- _STUDY MATERIAL_:
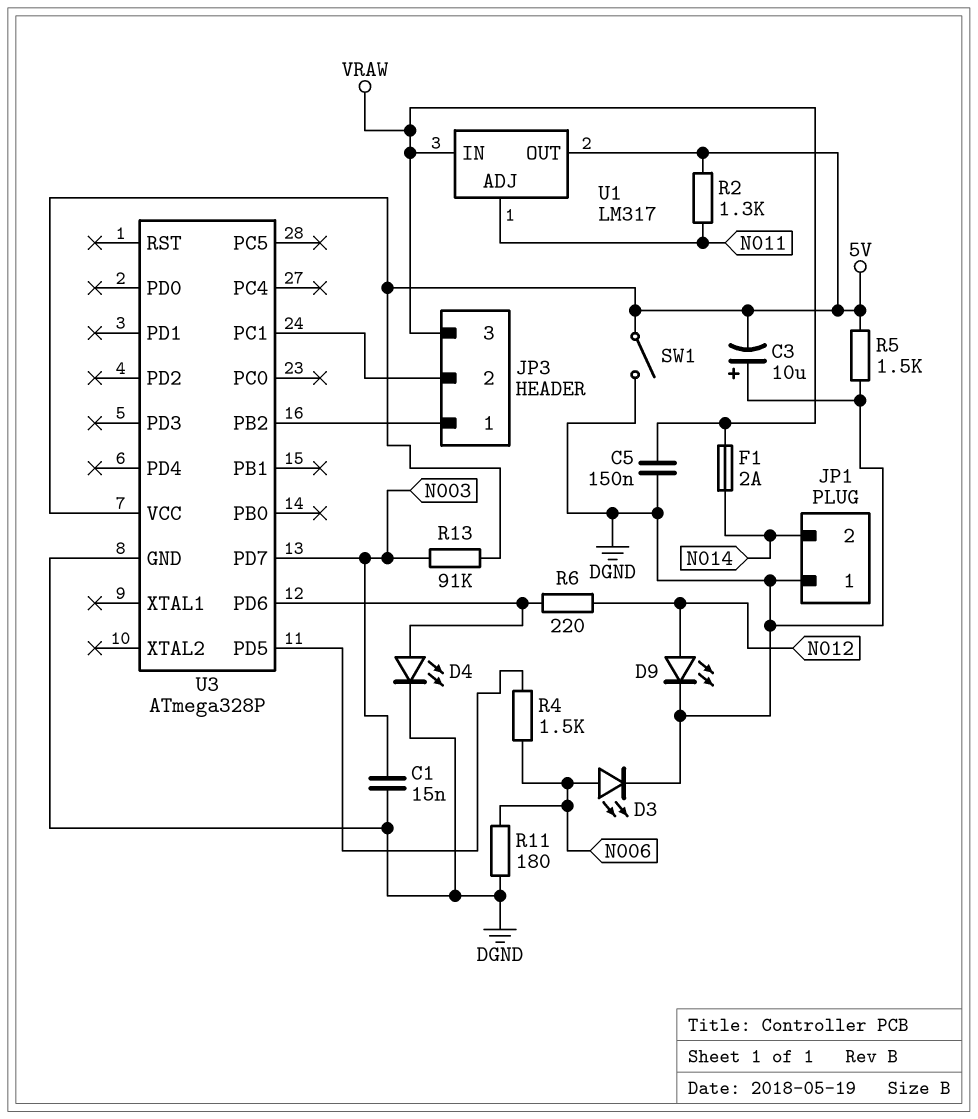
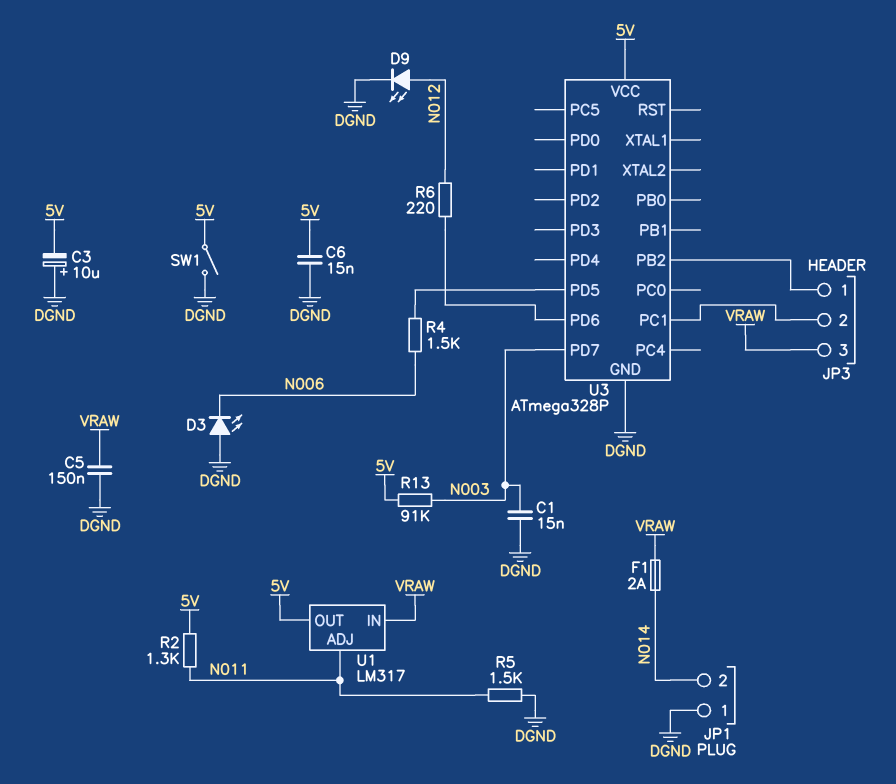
C6: none -> 15nF (5V, DGND)
D3: LED (A N006, K DGND) -> LED (A DGND, K N006)
D4: LED (A U3/PD6, K DGND) -> none
R5: 1.5k (5V, DGND) -> 1.5k (DGND, N011)
R11: 180 (DGND, N006) -> none

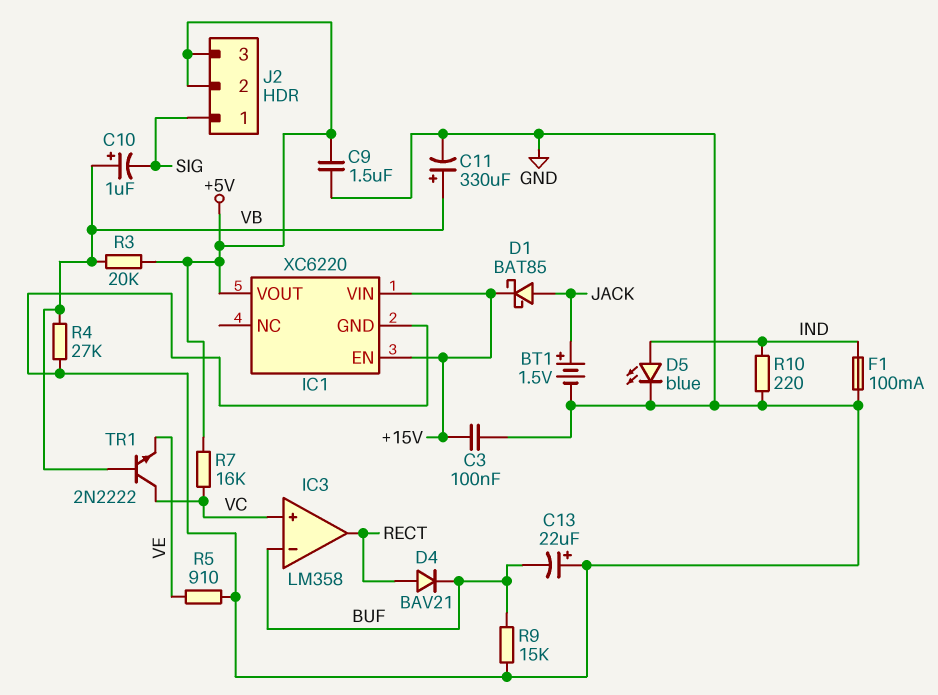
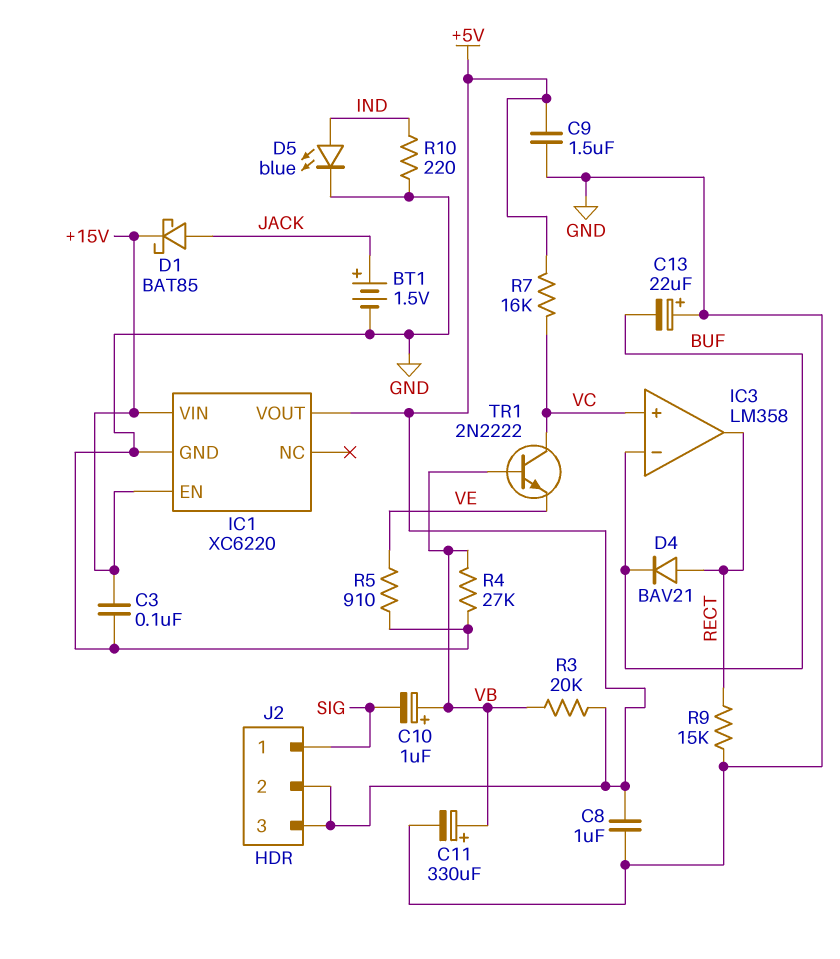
C8: none -> 1uF (+5V, GND)
F1: 100mA (GND, IND) -> none
R9: 15k (BUF, GND) -> 15k (GND, RECT)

- _INSTRUCTIONS TO FOLLOW_: Set down each entry again exactly as written. Pictures stay out.

- _ANSWER TO THIS EXERCISE_:
C6: none -> 15nF (5V, DGND)
D3: LED (A N006, K DGND) -> LED (A DGND, K N006)
D4: LED (A U3/PD6, K DGND) -> none
R5: 1.5k (5V, DGND) -> 1.5k (DGND, N011)
R11: 180 (DGND, N006) -> none

C8: none -> 1uF (+5V, GND)
F1: 100mA (GND, IND) -> none
R9: 15k (BUF, GND) -> 15k (GND, RECT)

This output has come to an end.